Data.

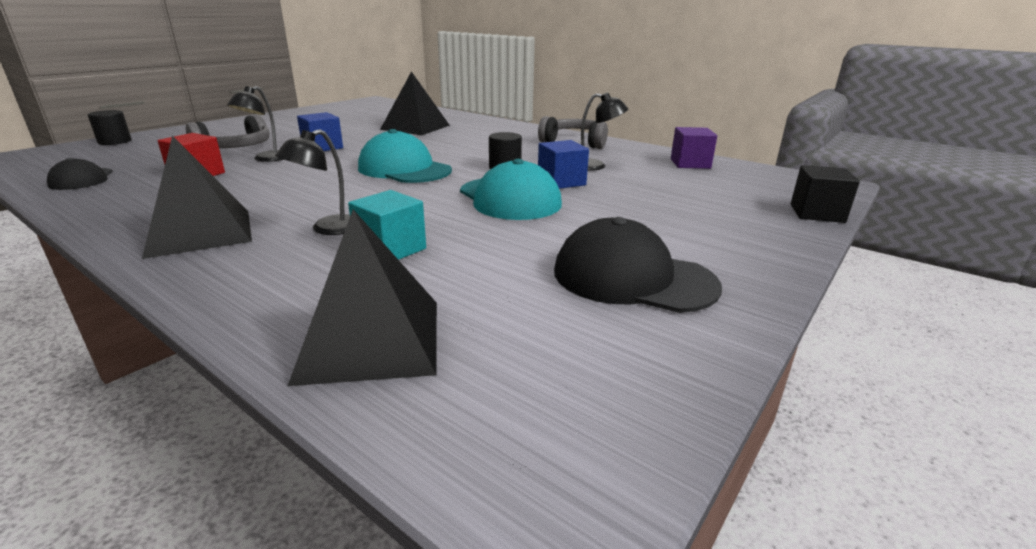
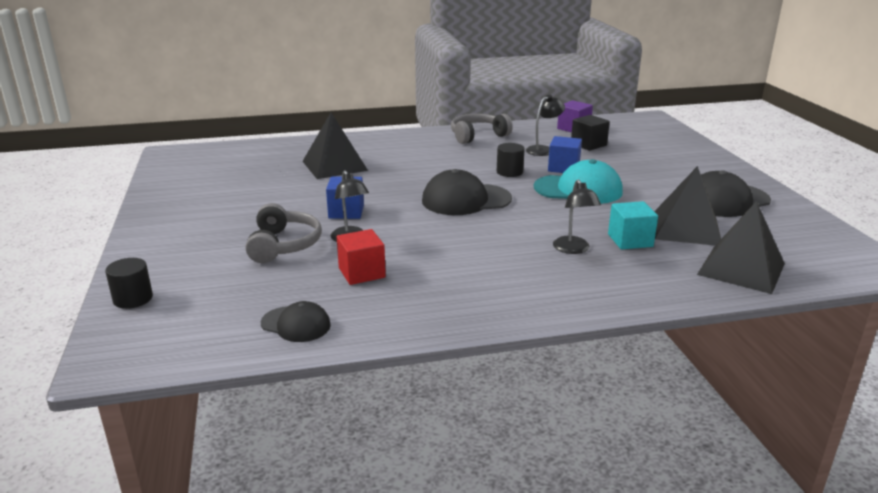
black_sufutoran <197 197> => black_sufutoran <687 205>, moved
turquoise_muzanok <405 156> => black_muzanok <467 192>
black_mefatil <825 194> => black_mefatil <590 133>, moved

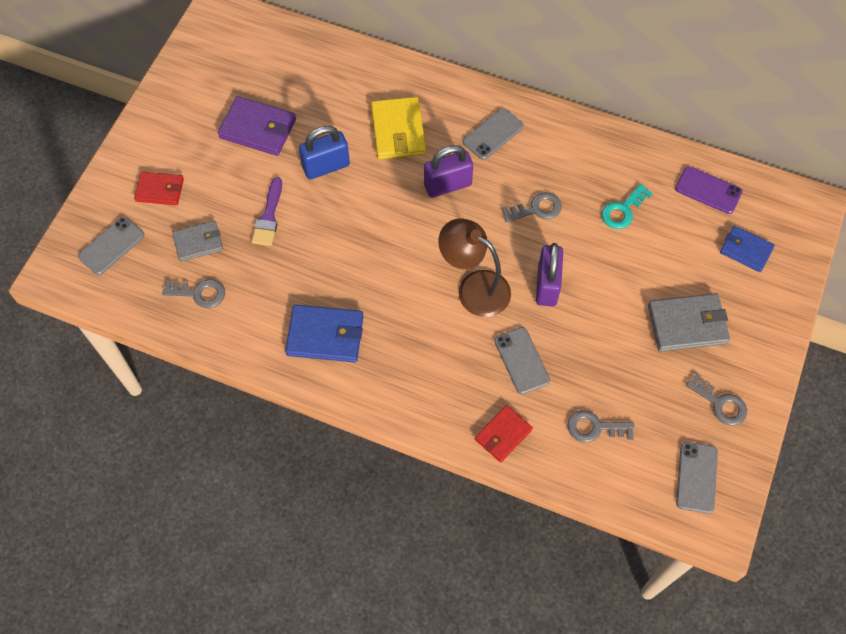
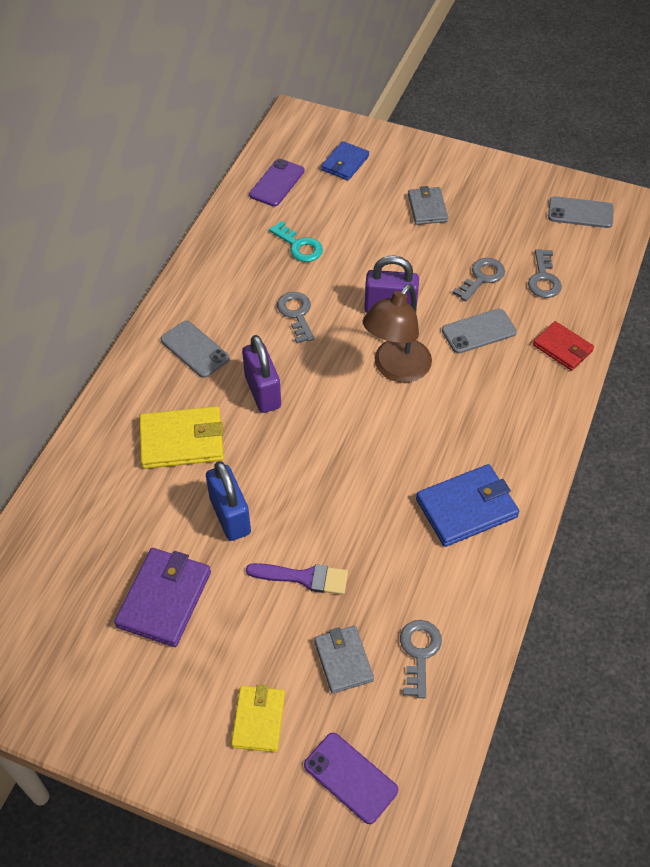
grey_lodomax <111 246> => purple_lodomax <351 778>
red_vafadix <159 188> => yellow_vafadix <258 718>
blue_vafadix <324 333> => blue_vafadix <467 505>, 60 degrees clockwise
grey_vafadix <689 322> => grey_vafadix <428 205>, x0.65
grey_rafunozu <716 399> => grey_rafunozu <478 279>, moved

---

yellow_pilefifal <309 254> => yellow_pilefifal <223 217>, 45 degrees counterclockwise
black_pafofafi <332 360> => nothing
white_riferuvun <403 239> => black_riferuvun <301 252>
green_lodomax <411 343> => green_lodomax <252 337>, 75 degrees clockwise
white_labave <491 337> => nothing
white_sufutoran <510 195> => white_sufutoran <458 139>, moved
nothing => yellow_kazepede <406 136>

Activity. There is a line with "yellow_pilefifal <309 254>" and a line with "nothing => yellow_kazepede <406 136>" above. Copy exactly those two lines and all lines between them, with nothing else.

Solution for this problem.
yellow_pilefifal <309 254> => yellow_pilefifal <223 217>, 45 degrees counterclockwise
black_pafofafi <332 360> => nothing
white_riferuvun <403 239> => black_riferuvun <301 252>
green_lodomax <411 343> => green_lodomax <252 337>, 75 degrees clockwise
white_labave <491 337> => nothing
white_sufutoran <510 195> => white_sufutoran <458 139>, moved
nothing => yellow_kazepede <406 136>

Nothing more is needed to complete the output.